- _Task brief_: There is one span to output from the data below: the lines starting at the line with "C1: 100nF (0V, VBUS) -> 100nF (0V, VA)" and ending at the line with "IC1: LTC4054 -> MCP73831". Output it exactly, ends included, nothing more.

- _Recorded information_:
━━━━━━

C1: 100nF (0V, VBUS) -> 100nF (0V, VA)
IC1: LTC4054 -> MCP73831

━━━━━━

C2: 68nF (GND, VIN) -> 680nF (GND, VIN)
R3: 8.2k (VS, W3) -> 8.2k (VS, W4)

━━━━━━

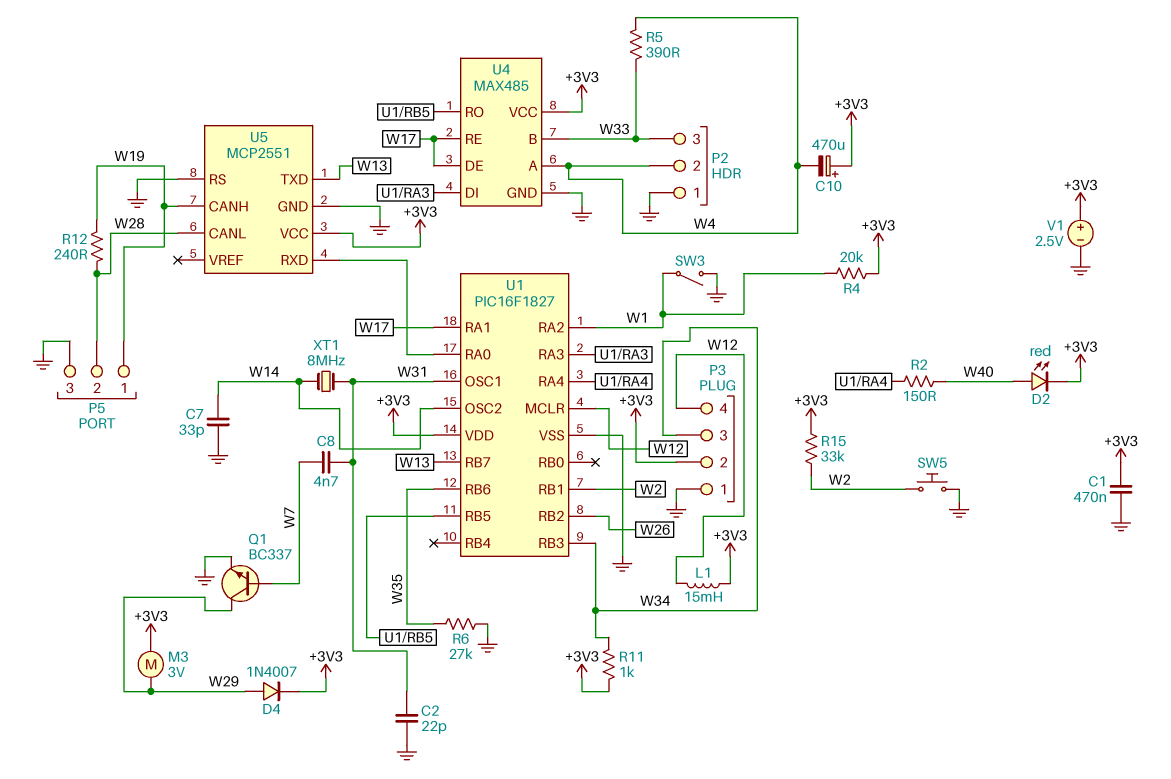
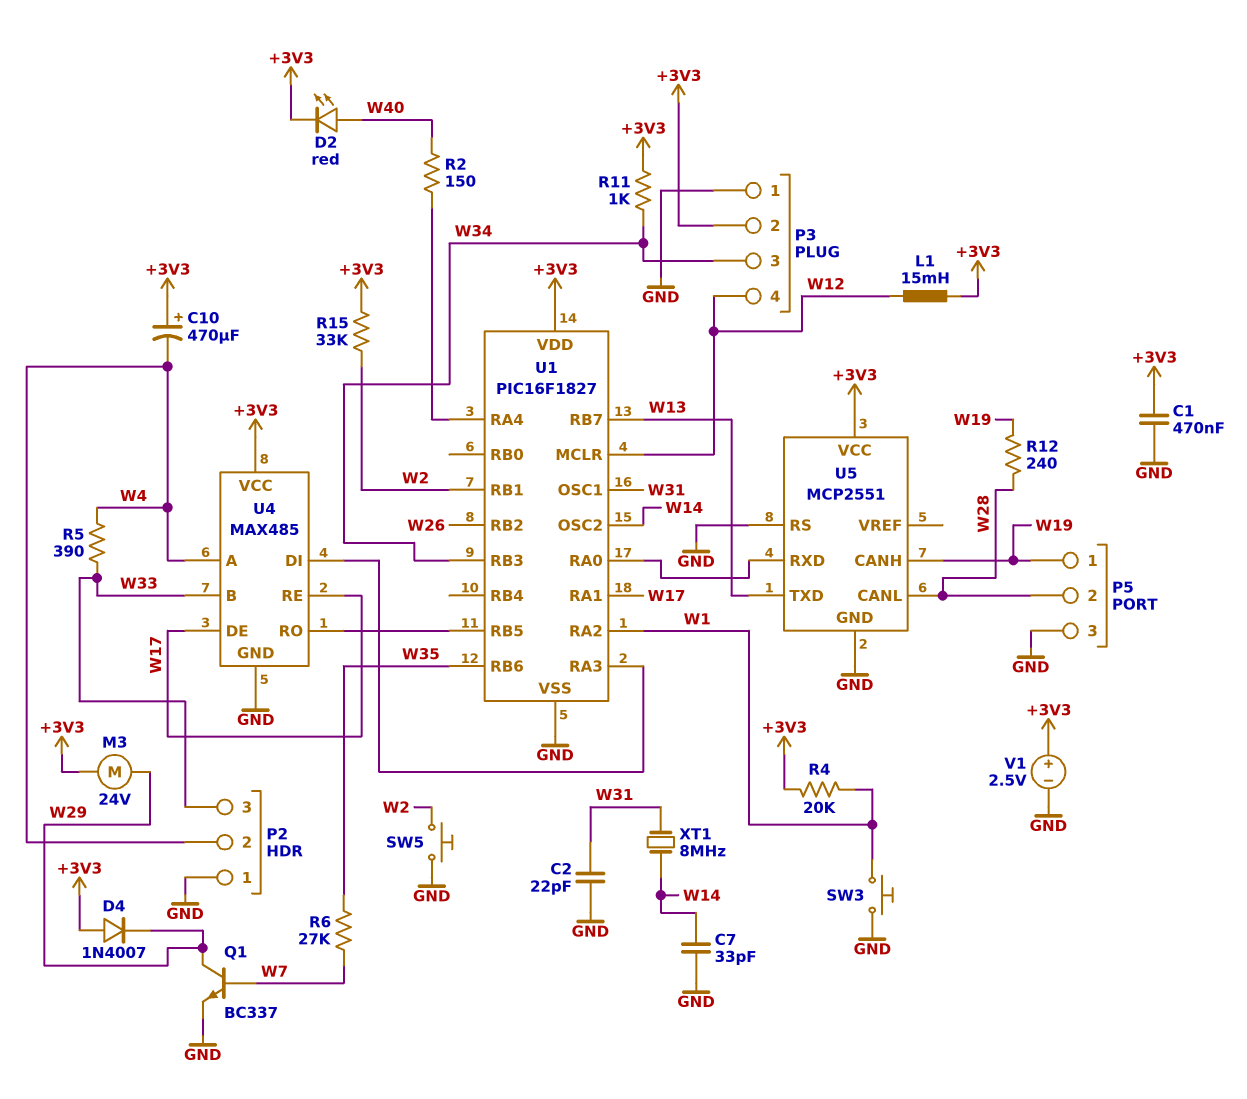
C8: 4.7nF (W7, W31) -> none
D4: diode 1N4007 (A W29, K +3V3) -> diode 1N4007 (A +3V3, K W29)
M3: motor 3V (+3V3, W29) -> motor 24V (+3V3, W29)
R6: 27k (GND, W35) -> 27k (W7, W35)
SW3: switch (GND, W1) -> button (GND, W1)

━━━━━━

- _Solution_:
C1: 100nF (0V, VBUS) -> 100nF (0V, VA)
IC1: LTC4054 -> MCP73831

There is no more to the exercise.